> **Task statement**: The line containing "(584, 205) = (519, 202): none -> pink goblet" marks the start, and the last line of the records below marks the end. Print that run exactly and nothing else.

Scene image comparisons
**********
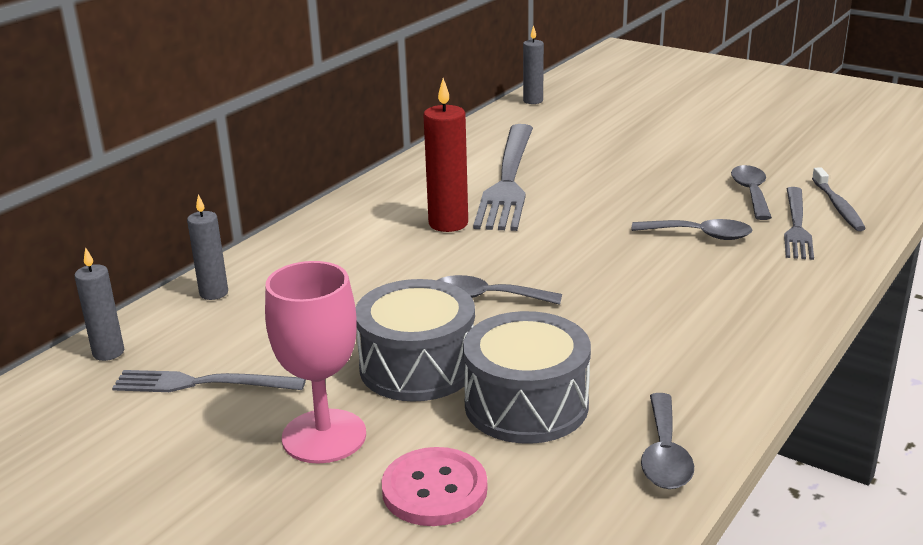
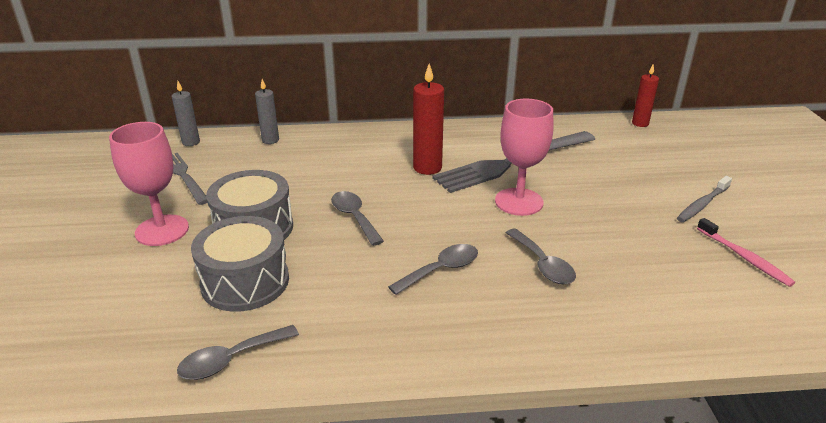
camera: 50 degrees right, 5 degrees up
(434, 489) = (135, 286): pink button -> none
(533, 101) = (640, 123): grey candle -> red candle
(584, 205) = (519, 202): none -> pink goblet
(751, 193) = (646, 262): grey spoon -> grey spoon (441, 270)
(790, 156) = (744, 257): none -> pink toothbrush
(796, 226) = (624, 304): grey fork -> none
(838, 206) = (692, 314): grey toothbrush -> grey toothbrush (702, 204)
**********
> **Expected answer**:
(584, 205) = (519, 202): none -> pink goblet
(751, 193) = (646, 262): grey spoon -> grey spoon (441, 270)
(790, 156) = (744, 257): none -> pink toothbrush
(796, 226) = (624, 304): grey fork -> none
(838, 206) = (692, 314): grey toothbrush -> grey toothbrush (702, 204)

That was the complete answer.